======== EXERCISE DATA
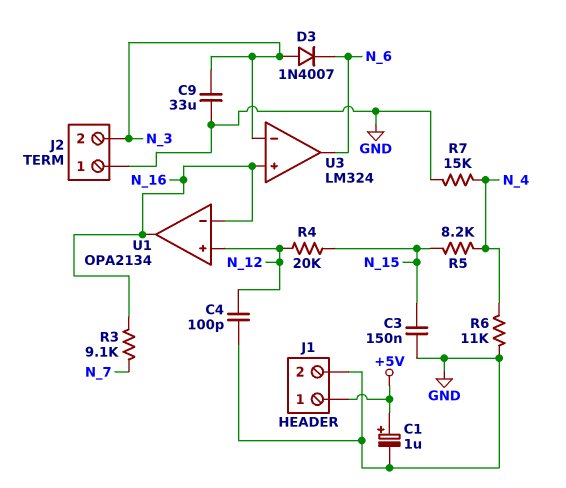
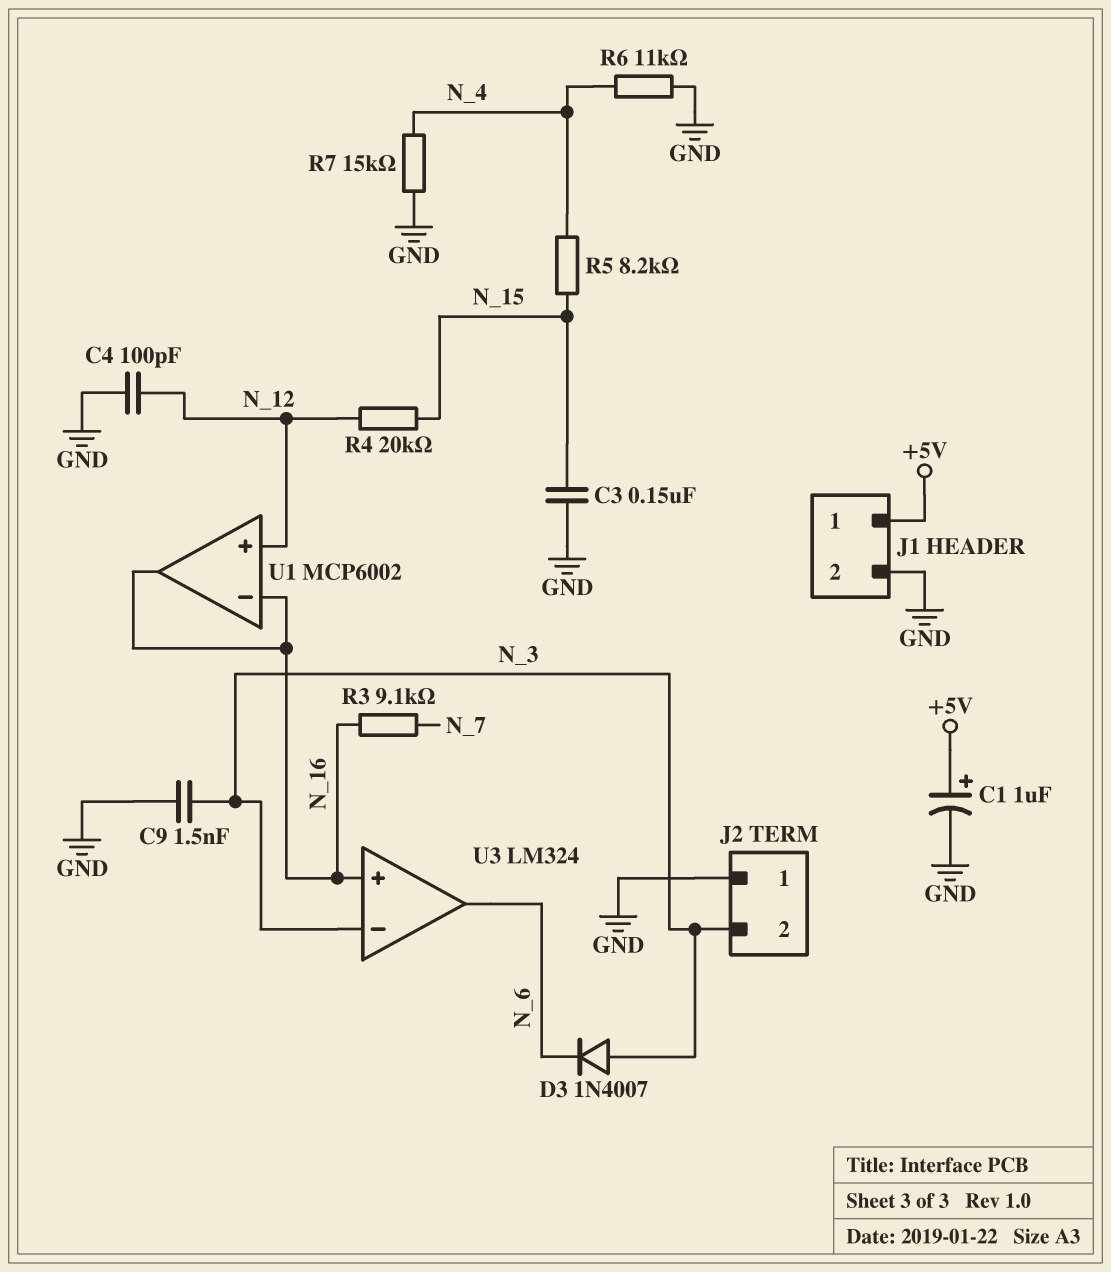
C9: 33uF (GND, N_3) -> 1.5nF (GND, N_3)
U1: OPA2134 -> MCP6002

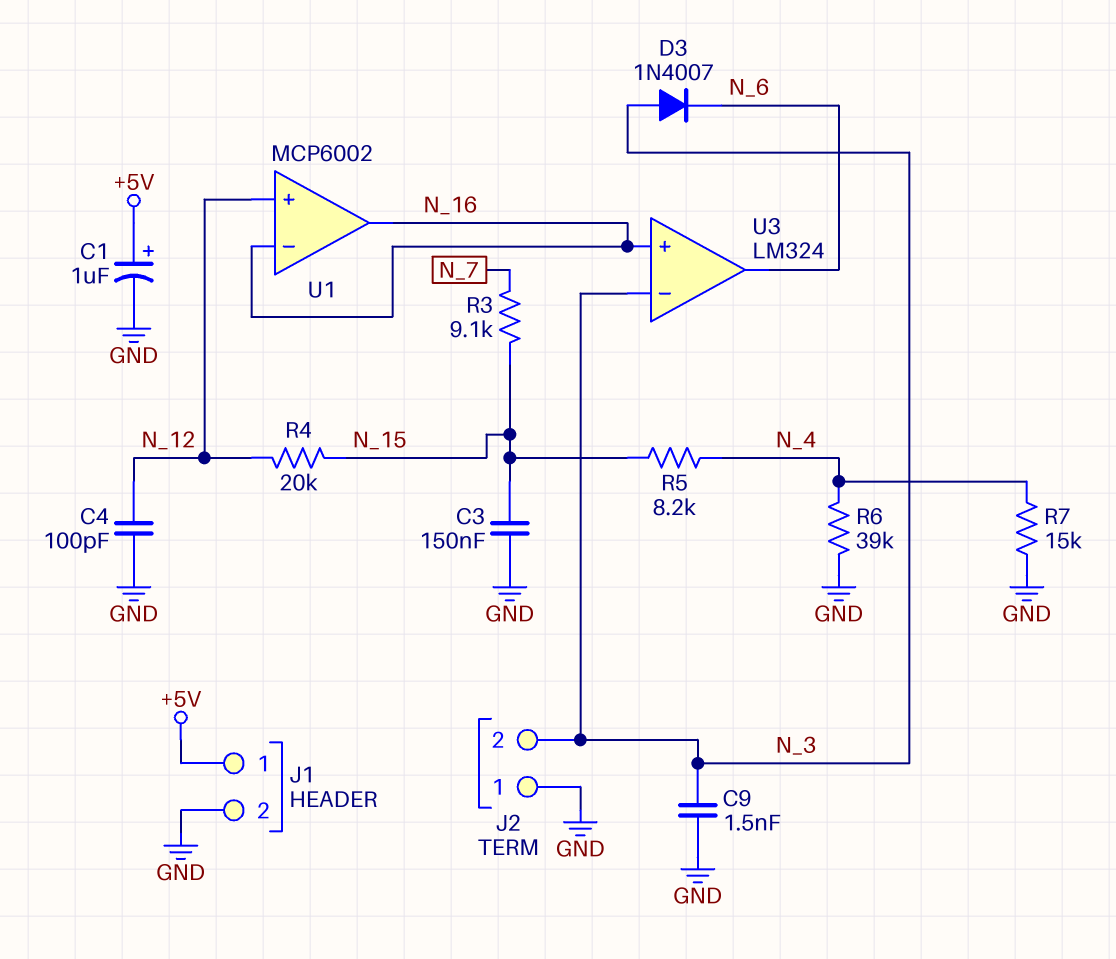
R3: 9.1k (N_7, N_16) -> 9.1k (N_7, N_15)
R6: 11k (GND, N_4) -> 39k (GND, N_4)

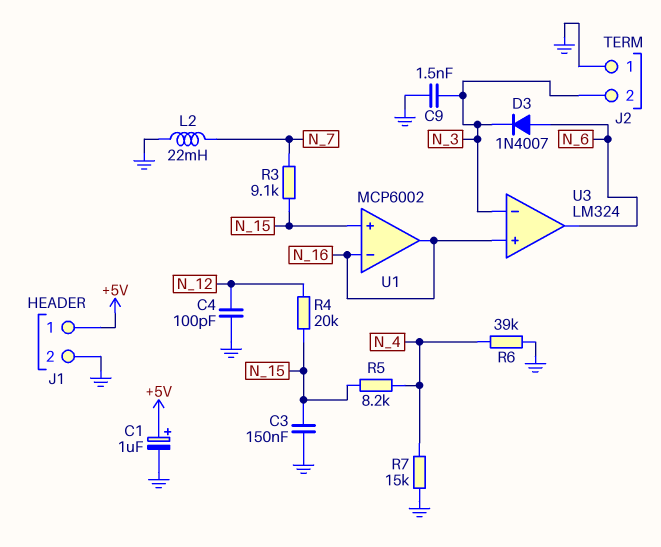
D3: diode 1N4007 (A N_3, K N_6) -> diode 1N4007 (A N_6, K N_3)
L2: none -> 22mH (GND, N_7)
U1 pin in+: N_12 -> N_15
================
ABOUT THIS EXERCISE> Whenever a picture appears, leave it out, and return every record exactly.

TASK RESPONSE>
C9: 33uF (GND, N_3) -> 1.5nF (GND, N_3)
U1: OPA2134 -> MCP6002

R3: 9.1k (N_7, N_16) -> 9.1k (N_7, N_15)
R6: 11k (GND, N_4) -> 39k (GND, N_4)

D3: diode 1N4007 (A N_3, K N_6) -> diode 1N4007 (A N_6, K N_3)
L2: none -> 22mH (GND, N_7)
U1 pin in+: N_12 -> N_15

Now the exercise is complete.